Repeat the lines below exactly as they appear, but leave out the images.
** Opening Recorded information block **
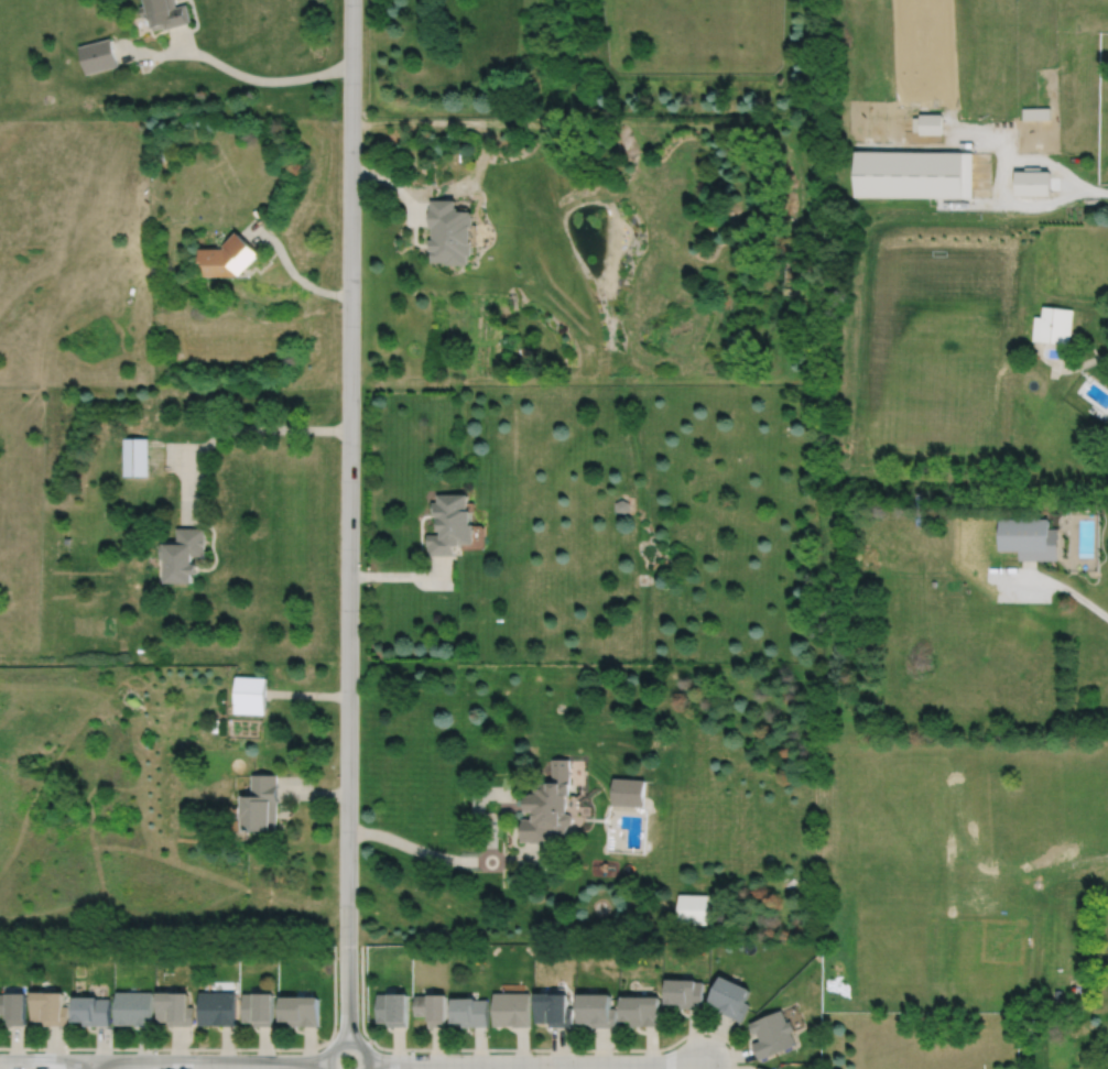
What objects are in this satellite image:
building: (165, 14)
building: (98, 56)
road: (234, 71)
building: (1038, 114)
building: (935, 122)
road: (548, 126)
road: (1100, 172)
building: (915, 175)
road: (1077, 181)
building: (1034, 182)
road: (393, 186)
road: (1100, 192)
road: (1068, 202)
road: (1104, 203)
building: (451, 232)
building: (229, 255)
road: (292, 271)
building: (1053, 324)
road: (1070, 367)
road: (266, 428)
building: (135, 455)
road: (171, 457)
road: (191, 489)
building: (622, 505)
road: (349, 521)
building: (452, 523)
building: (1029, 537)
building: (183, 554)
road: (404, 575)
road: (1061, 585)
road: (308, 694)
building: (250, 695)
building: (628, 792)
road: (312, 793)
road: (492, 794)
building: (261, 805)
building: (553, 808)
road: (492, 842)
road: (418, 849)
road: (540, 850)
road: (514, 859)
road: (546, 864)
building: (693, 910)
street lamp: (335, 945)
building: (685, 991)
building: (1057, 994)
building: (731, 996)
building: (14, 1005)
building: (51, 1006)
building: (133, 1007)
building: (174, 1007)
building: (217, 1007)
building: (259, 1007)
building: (395, 1007)
building: (433, 1007)
building: (93, 1008)
building: (301, 1008)
building: (513, 1008)
building: (556, 1008)
building: (599, 1008)
building: (643, 1008)
building: (471, 1010)
building: (773, 1033)
road: (347, 1042)
road: (214, 1049)
road: (517, 1050)
street lamp: (446, 1052)
road: (163, 1062)
road: (535, 1063)
road: (90, 1065)
building: (762, 1067)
** Closing Recorded information block **
• [Solved problem]
What objects are in this satellite image:
building: (165, 14)
building: (98, 56)
road: (234, 71)
building: (1038, 114)
building: (935, 122)
road: (548, 126)
road: (1100, 172)
building: (915, 175)
road: (1077, 181)
building: (1034, 182)
road: (393, 186)
road: (1100, 192)
road: (1068, 202)
road: (1104, 203)
building: (451, 232)
building: (229, 255)
road: (292, 271)
building: (1053, 324)
road: (1070, 367)
road: (266, 428)
building: (135, 455)
road: (171, 457)
road: (191, 489)
building: (622, 505)
road: (349, 521)
building: (452, 523)
building: (1029, 537)
building: (183, 554)
road: (404, 575)
road: (1061, 585)
road: (308, 694)
building: (250, 695)
building: (628, 792)
road: (312, 793)
road: (492, 794)
building: (261, 805)
building: (553, 808)
road: (492, 842)
road: (418, 849)
road: (540, 850)
road: (514, 859)
road: (546, 864)
building: (693, 910)
street lamp: (335, 945)
building: (685, 991)
building: (1057, 994)
building: (731, 996)
building: (14, 1005)
building: (51, 1006)
building: (133, 1007)
building: (174, 1007)
building: (217, 1007)
building: (259, 1007)
building: (395, 1007)
building: (433, 1007)
building: (93, 1008)
building: (301, 1008)
building: (513, 1008)
building: (556, 1008)
building: (599, 1008)
building: (643, 1008)
building: (471, 1010)
building: (773, 1033)
road: (347, 1042)
road: (214, 1049)
road: (517, 1050)
street lamp: (446, 1052)
road: (163, 1062)
road: (535, 1063)
road: (90, 1065)
building: (762, 1067)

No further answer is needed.